▶ _Listing_:
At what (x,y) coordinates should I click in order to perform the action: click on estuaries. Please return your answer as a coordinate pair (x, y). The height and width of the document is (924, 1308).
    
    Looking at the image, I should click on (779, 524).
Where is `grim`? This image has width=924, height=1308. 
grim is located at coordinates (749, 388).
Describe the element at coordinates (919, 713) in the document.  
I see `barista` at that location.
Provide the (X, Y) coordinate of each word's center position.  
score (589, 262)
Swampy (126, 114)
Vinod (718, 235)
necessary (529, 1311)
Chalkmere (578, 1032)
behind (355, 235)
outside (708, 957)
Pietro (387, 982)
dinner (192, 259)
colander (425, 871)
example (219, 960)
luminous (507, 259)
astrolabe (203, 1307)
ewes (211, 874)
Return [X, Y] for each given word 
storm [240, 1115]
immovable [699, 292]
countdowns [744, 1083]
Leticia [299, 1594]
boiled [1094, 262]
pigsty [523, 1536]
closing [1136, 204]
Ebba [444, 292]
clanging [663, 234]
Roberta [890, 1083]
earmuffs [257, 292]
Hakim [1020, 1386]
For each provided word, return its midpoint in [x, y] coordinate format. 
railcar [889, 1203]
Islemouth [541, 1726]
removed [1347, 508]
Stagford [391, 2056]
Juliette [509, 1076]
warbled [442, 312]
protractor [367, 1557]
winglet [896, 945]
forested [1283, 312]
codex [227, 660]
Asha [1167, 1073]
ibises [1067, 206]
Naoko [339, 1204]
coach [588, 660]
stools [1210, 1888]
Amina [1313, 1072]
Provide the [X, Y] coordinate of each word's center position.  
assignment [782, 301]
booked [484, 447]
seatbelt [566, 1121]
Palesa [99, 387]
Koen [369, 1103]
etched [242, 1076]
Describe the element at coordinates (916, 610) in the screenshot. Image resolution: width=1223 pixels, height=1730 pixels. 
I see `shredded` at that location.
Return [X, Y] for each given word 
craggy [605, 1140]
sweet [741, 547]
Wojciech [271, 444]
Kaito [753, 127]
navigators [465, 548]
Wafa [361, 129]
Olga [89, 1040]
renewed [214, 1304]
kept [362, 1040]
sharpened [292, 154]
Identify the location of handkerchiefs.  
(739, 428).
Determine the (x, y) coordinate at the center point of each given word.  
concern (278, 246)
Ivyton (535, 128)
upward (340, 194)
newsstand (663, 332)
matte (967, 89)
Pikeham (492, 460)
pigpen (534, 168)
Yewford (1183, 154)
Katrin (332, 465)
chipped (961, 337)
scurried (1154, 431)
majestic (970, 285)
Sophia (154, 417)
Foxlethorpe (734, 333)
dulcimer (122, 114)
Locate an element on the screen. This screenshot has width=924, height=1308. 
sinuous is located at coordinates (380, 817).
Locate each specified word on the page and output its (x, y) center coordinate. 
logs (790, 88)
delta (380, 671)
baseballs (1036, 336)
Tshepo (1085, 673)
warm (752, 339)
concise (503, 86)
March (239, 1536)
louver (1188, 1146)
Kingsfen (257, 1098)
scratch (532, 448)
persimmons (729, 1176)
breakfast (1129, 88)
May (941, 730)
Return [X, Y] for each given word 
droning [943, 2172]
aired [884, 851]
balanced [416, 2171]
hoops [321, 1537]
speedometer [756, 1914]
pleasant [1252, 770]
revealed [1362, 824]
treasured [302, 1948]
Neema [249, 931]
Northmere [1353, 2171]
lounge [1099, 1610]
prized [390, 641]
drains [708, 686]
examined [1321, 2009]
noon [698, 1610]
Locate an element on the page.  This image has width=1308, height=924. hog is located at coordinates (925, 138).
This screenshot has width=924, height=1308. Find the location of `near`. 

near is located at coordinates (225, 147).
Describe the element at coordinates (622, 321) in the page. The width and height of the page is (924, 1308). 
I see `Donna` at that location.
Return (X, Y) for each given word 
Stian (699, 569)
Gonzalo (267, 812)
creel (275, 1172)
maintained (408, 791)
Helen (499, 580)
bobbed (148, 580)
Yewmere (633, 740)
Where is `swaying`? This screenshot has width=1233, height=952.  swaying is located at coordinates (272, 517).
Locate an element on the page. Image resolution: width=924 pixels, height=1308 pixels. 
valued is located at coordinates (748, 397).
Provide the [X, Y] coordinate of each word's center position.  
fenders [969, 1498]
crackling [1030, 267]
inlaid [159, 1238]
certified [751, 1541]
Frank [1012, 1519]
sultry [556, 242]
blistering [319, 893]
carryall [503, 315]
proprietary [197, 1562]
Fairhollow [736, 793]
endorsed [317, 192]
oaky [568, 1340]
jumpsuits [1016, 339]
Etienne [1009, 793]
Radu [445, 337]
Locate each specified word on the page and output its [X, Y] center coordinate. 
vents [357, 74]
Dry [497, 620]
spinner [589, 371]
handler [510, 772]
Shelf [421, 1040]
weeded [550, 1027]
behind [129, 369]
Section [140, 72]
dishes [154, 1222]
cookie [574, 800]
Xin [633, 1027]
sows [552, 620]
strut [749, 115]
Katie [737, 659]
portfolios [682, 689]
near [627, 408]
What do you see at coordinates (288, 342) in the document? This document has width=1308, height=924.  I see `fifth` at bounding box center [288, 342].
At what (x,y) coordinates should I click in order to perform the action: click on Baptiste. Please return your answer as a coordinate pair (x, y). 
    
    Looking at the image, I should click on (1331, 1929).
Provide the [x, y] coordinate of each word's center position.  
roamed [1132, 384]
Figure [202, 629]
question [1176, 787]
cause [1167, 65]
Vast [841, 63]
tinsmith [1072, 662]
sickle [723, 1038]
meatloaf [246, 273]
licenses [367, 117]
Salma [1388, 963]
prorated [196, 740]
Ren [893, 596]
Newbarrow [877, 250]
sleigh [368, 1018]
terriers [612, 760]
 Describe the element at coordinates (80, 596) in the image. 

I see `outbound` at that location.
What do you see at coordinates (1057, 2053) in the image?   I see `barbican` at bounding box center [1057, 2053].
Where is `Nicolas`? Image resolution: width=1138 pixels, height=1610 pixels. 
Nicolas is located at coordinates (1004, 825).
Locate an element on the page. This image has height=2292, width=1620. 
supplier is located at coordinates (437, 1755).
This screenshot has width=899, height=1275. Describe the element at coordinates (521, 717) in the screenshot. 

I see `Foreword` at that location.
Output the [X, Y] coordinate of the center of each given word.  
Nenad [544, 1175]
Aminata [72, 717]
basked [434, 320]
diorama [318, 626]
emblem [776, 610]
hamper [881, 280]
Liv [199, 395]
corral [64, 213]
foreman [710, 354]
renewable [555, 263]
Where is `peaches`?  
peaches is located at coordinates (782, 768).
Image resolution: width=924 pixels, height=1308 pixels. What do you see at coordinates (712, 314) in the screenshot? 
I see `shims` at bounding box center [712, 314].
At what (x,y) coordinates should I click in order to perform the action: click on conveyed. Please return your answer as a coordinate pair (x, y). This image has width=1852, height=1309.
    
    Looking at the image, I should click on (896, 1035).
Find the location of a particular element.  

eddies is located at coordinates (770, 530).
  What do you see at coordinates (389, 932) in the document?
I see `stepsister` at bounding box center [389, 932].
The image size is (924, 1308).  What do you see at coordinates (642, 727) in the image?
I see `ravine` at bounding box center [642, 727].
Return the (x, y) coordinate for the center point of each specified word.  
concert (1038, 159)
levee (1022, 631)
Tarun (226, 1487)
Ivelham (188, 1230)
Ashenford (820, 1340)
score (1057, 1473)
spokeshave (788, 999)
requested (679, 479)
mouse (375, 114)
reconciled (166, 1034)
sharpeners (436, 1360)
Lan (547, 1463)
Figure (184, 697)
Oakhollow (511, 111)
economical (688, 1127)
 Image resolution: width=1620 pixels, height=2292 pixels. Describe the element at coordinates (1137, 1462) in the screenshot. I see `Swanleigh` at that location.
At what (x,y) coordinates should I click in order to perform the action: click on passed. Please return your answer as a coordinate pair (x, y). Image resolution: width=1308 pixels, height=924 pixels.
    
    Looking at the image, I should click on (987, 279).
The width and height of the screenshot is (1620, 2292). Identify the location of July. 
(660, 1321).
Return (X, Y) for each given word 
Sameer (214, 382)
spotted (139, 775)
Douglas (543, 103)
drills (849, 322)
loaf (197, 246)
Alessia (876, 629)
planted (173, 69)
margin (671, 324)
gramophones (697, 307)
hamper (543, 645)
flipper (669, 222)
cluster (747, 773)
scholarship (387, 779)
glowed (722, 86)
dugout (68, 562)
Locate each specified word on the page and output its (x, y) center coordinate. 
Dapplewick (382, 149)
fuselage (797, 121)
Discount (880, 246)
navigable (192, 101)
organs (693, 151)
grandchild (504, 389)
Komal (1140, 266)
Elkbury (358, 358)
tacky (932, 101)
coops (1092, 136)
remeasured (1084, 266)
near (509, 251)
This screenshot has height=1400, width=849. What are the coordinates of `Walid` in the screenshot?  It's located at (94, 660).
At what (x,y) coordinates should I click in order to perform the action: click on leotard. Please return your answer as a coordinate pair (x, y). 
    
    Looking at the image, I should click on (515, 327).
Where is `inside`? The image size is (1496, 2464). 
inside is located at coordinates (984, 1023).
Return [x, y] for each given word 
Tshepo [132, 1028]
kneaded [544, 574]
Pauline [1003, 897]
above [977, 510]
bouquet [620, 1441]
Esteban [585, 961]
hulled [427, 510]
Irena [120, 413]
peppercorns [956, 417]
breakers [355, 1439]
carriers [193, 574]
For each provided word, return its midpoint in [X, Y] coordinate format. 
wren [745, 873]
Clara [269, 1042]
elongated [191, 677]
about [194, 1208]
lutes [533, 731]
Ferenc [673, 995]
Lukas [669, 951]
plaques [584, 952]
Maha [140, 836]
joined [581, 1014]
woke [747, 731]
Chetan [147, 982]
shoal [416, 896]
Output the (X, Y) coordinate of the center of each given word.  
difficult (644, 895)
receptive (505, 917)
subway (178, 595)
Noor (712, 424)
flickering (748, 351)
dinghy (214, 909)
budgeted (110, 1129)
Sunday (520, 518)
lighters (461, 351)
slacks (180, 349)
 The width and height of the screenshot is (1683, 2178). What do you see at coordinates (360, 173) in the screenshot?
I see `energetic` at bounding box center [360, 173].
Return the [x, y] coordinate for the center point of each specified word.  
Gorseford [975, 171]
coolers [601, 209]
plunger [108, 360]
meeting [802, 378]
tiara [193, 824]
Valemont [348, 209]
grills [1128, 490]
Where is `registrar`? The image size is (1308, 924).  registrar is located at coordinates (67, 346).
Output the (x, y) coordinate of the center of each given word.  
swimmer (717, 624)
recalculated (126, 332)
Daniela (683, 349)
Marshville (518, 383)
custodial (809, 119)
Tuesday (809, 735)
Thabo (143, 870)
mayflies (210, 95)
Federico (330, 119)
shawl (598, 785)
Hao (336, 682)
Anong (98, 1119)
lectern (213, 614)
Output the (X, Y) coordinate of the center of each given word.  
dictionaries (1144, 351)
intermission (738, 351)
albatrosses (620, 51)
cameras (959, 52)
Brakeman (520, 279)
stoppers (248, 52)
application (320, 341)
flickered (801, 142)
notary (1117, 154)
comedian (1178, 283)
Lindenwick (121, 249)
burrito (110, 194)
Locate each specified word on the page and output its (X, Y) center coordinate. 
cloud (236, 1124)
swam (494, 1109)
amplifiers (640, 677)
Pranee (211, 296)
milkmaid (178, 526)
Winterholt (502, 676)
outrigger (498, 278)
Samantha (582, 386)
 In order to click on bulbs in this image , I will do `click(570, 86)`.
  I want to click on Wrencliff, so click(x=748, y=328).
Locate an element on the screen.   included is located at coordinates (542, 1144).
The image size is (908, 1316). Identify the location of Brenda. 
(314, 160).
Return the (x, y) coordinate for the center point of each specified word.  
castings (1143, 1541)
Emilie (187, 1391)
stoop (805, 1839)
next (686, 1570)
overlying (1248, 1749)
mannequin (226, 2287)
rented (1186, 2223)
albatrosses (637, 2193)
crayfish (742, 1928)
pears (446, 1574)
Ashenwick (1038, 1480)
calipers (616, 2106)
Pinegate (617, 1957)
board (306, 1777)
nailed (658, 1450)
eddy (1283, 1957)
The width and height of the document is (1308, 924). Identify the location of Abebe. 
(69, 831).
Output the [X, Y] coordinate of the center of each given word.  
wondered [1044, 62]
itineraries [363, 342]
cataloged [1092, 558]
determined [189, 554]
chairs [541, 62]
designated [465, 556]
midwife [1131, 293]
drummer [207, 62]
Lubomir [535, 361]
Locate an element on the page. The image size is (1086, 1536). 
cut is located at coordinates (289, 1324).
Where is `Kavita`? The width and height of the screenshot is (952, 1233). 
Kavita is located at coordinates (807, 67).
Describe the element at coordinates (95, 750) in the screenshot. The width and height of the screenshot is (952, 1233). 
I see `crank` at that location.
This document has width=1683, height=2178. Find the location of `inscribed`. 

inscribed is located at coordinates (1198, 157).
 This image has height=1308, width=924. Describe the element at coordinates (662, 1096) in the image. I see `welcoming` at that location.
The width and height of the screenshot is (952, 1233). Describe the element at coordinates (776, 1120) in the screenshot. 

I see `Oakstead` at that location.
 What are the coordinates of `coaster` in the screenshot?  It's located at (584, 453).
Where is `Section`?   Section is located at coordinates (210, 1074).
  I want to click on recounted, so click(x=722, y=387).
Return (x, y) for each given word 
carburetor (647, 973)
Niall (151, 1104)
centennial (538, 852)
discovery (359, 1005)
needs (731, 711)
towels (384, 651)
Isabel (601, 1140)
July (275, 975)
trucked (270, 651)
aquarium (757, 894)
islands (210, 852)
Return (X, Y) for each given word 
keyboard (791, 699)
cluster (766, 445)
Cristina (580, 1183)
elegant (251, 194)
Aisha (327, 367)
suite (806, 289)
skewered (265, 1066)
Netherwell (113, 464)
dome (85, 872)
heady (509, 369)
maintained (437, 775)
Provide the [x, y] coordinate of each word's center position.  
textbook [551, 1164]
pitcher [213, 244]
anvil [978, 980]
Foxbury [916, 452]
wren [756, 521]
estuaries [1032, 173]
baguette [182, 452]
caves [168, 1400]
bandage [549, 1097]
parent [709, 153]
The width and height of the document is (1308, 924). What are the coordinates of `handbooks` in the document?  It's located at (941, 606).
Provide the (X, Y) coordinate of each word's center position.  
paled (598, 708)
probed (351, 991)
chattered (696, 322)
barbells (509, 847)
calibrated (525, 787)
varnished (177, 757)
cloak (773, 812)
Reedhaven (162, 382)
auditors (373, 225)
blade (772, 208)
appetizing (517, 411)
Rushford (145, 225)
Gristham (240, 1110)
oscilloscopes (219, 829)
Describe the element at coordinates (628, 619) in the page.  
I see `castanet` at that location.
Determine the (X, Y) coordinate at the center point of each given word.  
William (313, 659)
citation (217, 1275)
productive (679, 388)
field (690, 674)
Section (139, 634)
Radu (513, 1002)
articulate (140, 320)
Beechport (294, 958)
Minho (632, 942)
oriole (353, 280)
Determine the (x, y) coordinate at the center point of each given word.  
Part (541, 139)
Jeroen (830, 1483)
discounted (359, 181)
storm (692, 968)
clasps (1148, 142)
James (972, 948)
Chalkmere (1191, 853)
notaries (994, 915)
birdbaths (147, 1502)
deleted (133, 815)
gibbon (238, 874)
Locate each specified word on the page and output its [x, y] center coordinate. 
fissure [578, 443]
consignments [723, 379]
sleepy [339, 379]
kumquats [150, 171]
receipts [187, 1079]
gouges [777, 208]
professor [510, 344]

▶ _What to work on_: Format the lines of the listing above, starting at the line that contains "Asha [1167, 1073]" and ending at the line that contains "etched [242, 1076]", as a Markdown table with a Row column for the row number and an Entry column for the line itself, leaving out any blank lines.

▶ _Solution_:
| Row | Entry |
|---|---|
| 1 | Asha [1167, 1073] |
| 2 | ibises [1067, 206] |
| 3 | Naoko [339, 1204] |
| 4 | coach [588, 660] |
| 5 | stools [1210, 1888] |
| 6 | Amina [1313, 1072] |
| 7 | Provide the [X, Y] coordinate of each word's center position.   |
| 8 | assignment [782, 301] |
| 9 | booked [484, 447] |
| 10 | seatbelt [566, 1121] |
| 11 | Palesa [99, 387] |
| 12 | Koen [369, 1103] |
| 13 | etched [242, 1076] |